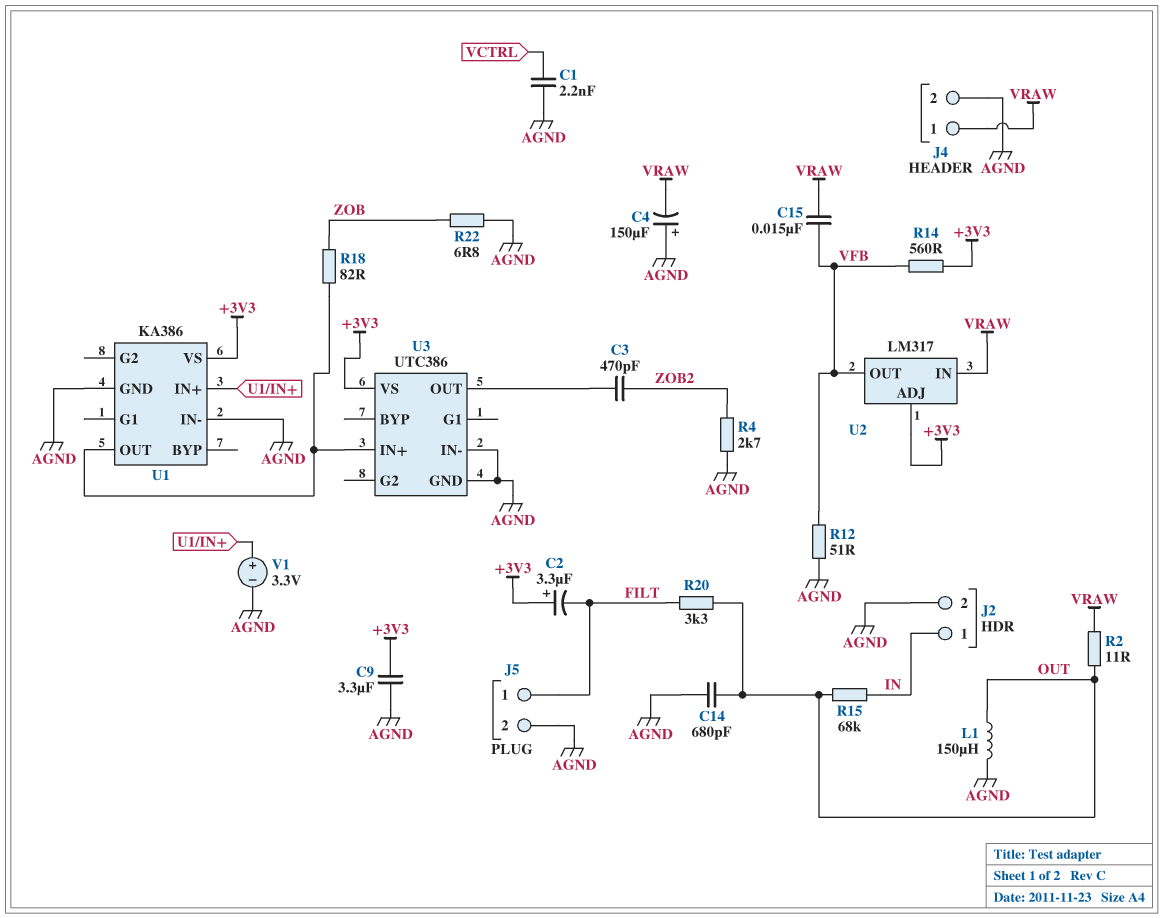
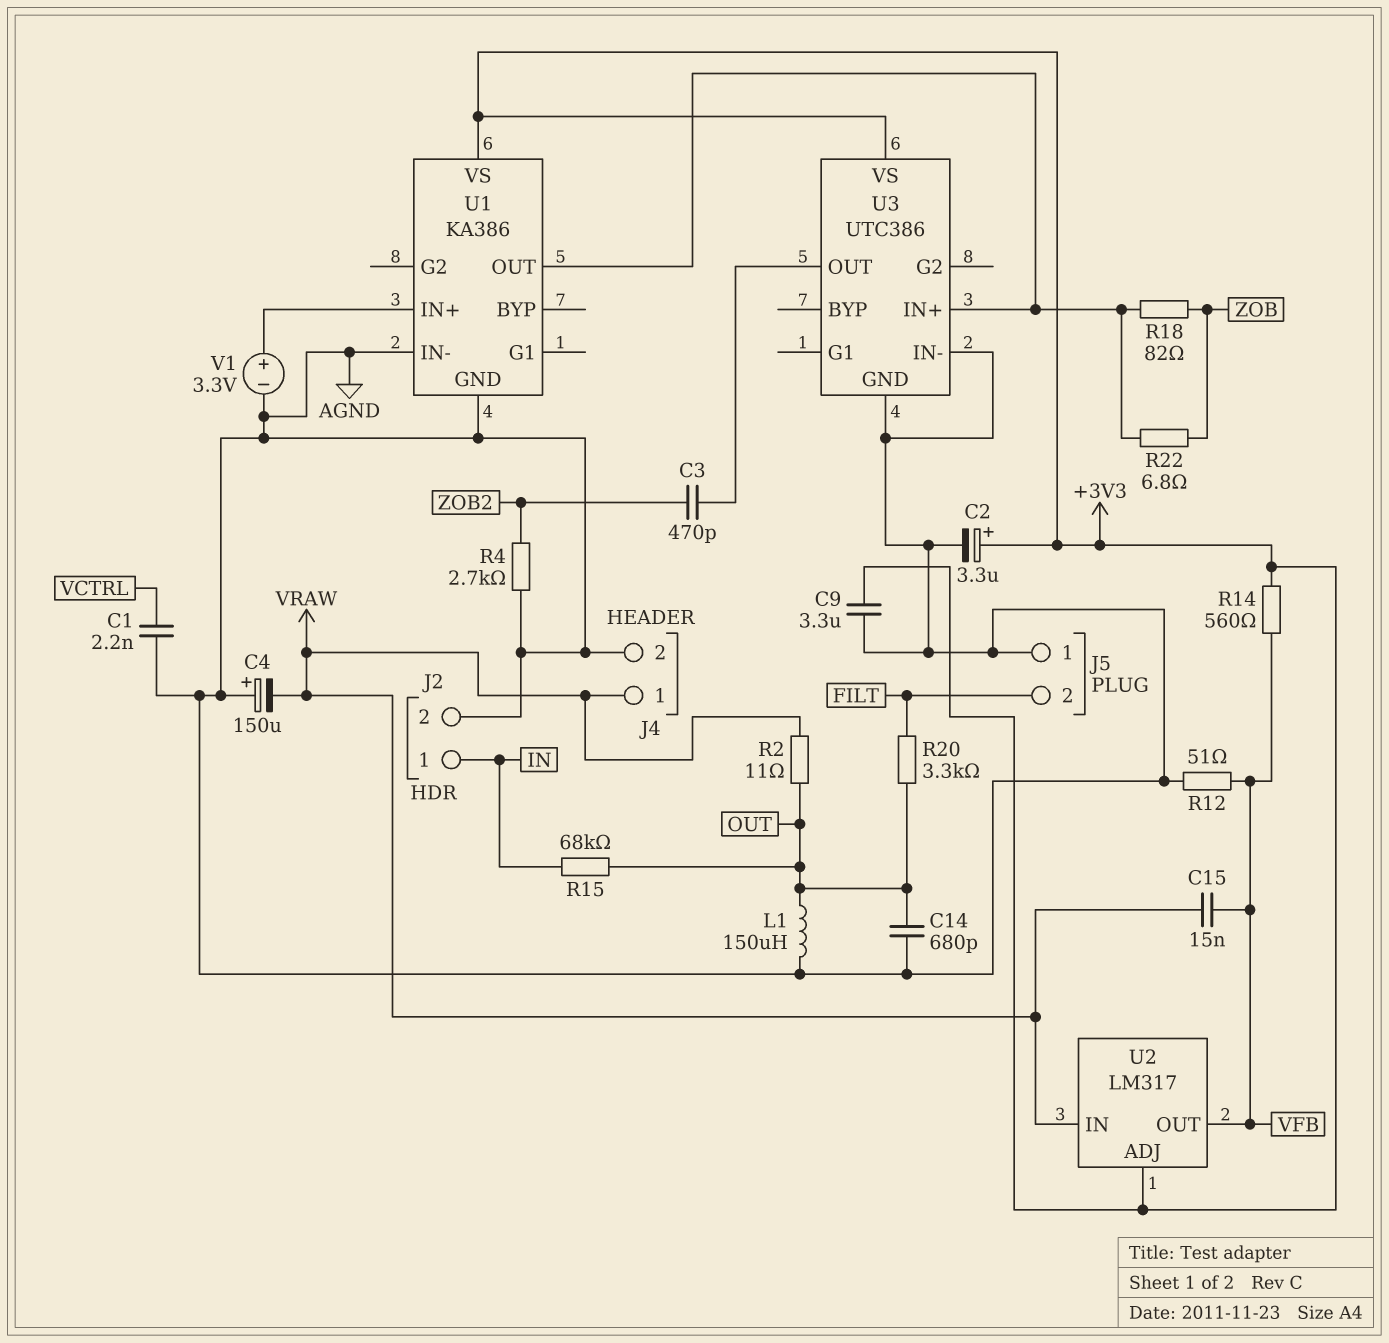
C2: 3.3uF (plus +3V3, minus FILT) -> 3.3uF (plus +3V3, minus AGND)
J5 pin 1: FILT -> AGND
J5 pin 2: AGND -> FILT
R22: 6.8 (AGND, ZOB) -> 6.8 (U1/OUT, ZOB)

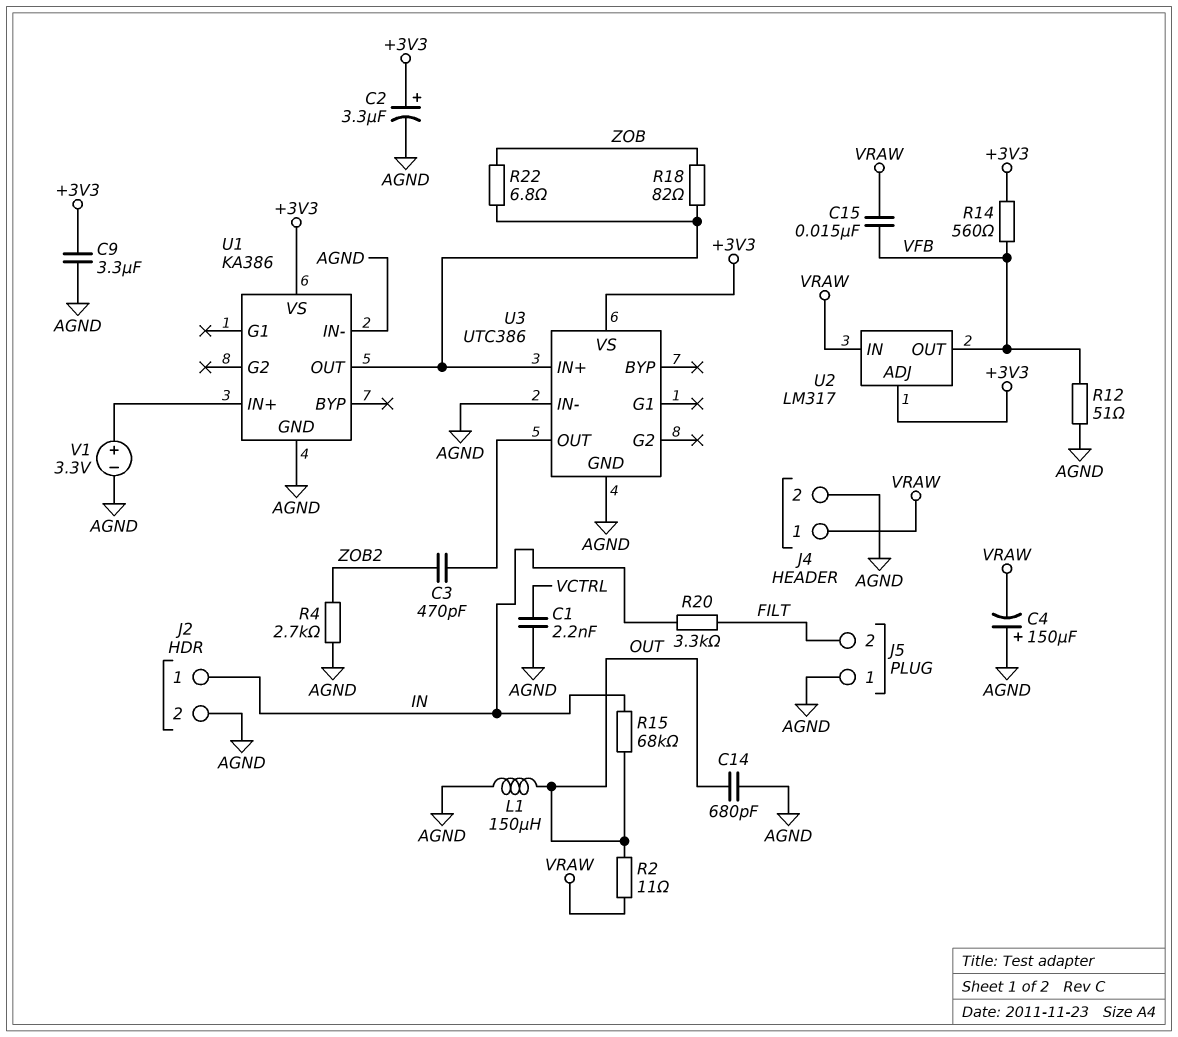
R20: 3.3k (FILT, OUT) -> 3.3k (FILT, IN)

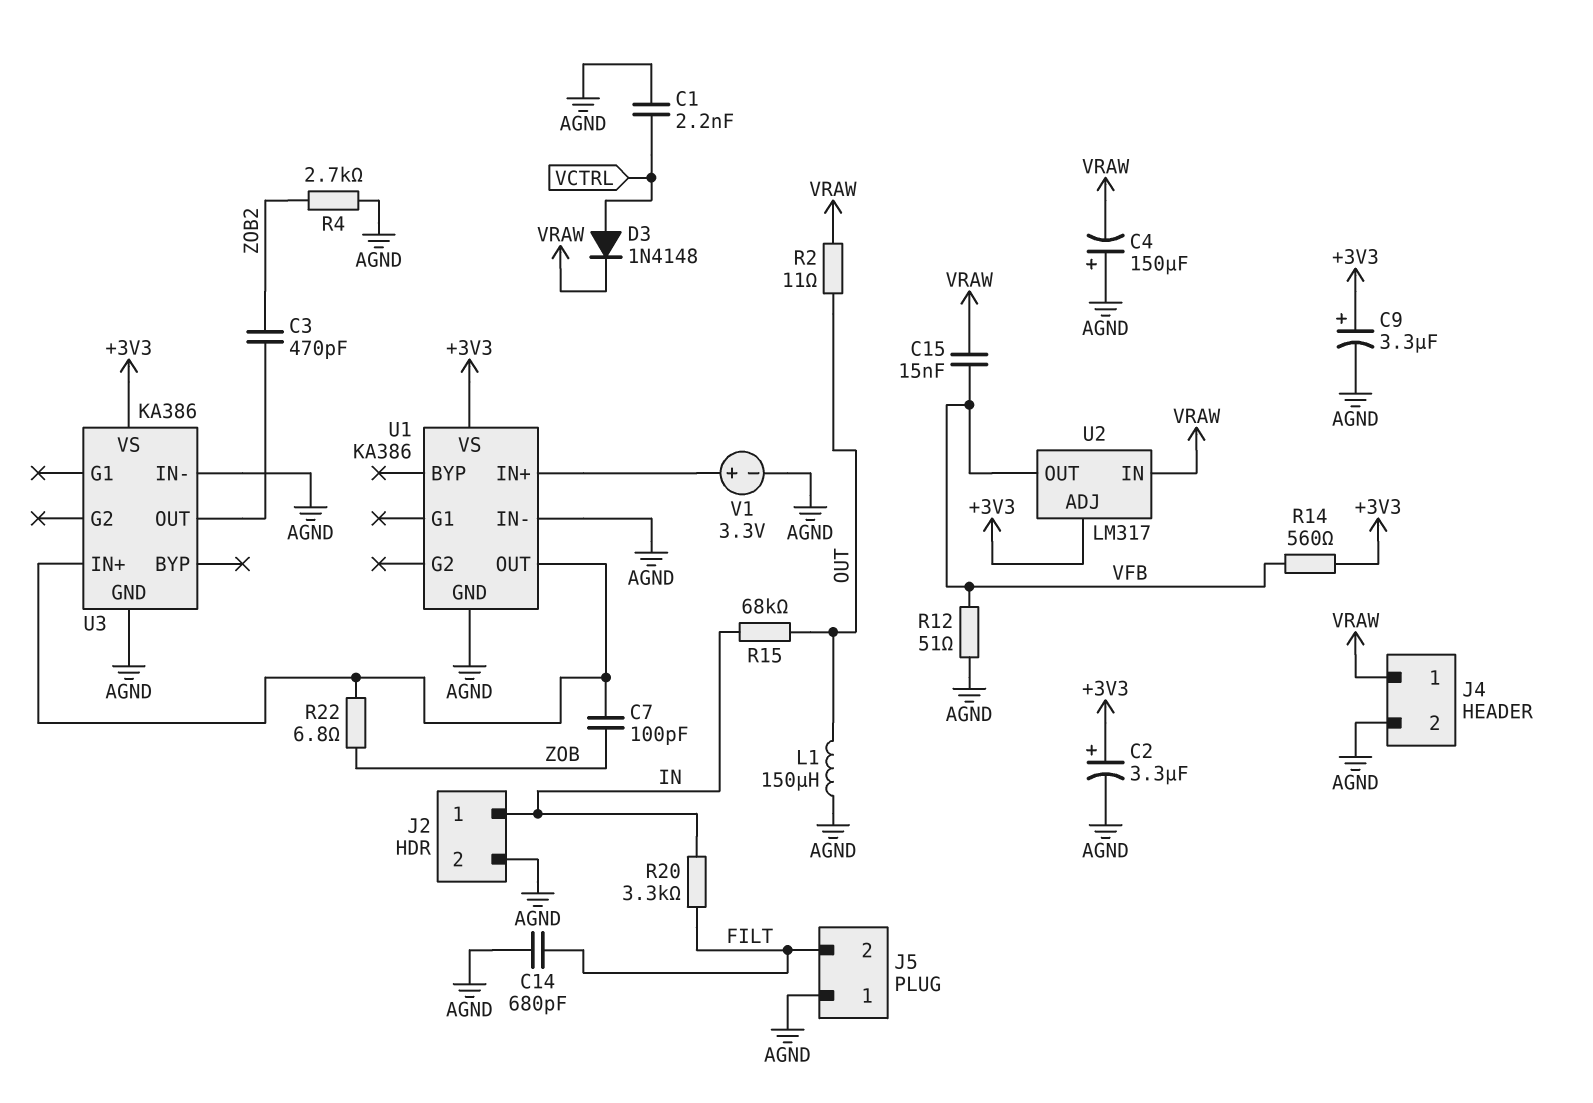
C7: none -> 100pF (U1/OUT, ZOB)
C9: 3.3uF (+3V3, AGND) -> 3.3uF (plus +3V3, minus AGND)
C14: 680pF (AGND, OUT) -> 680pF (AGND, FILT)
D3: none -> diode 1N4148 (A VCTRL, K VRAW)
R18: 82 (U1/OUT, ZOB) -> none
U3: UTC386 -> KA386

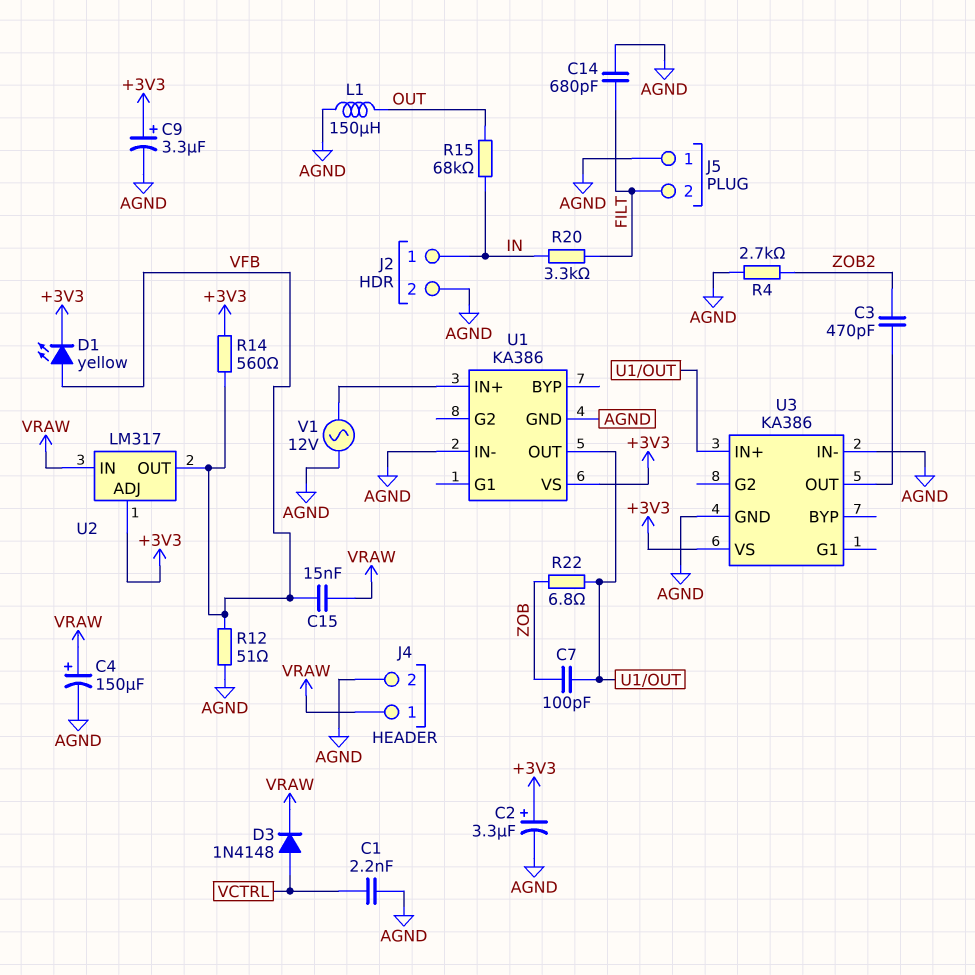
C4: 150uF (plus AGND, minus VRAW) -> 150uF (plus VRAW, minus AGND)
D1: none -> LED yellow (A VFB, K +3V3)
R2: 11 (OUT, VRAW) -> none
V1: 3.3V (plus U1/IN+, minus AGND) -> AC 12V (AGND, U1/IN+)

━━━━

YOUR GOAL: All of the entries must be reproduced exactly, with no pictures kept.

THE ANSWER:
C2: 3.3uF (plus +3V3, minus FILT) -> 3.3uF (plus +3V3, minus AGND)
J5 pin 1: FILT -> AGND
J5 pin 2: AGND -> FILT
R22: 6.8 (AGND, ZOB) -> 6.8 (U1/OUT, ZOB)

R20: 3.3k (FILT, OUT) -> 3.3k (FILT, IN)

C7: none -> 100pF (U1/OUT, ZOB)
C9: 3.3uF (+3V3, AGND) -> 3.3uF (plus +3V3, minus AGND)
C14: 680pF (AGND, OUT) -> 680pF (AGND, FILT)
D3: none -> diode 1N4148 (A VCTRL, K VRAW)
R18: 82 (U1/OUT, ZOB) -> none
U3: UTC386 -> KA386

C4: 150uF (plus AGND, minus VRAW) -> 150uF (plus VRAW, minus AGND)
D1: none -> LED yellow (A VFB, K +3V3)
R2: 11 (OUT, VRAW) -> none
V1: 3.3V (plus U1/IN+, minus AGND) -> AC 12V (AGND, U1/IN+)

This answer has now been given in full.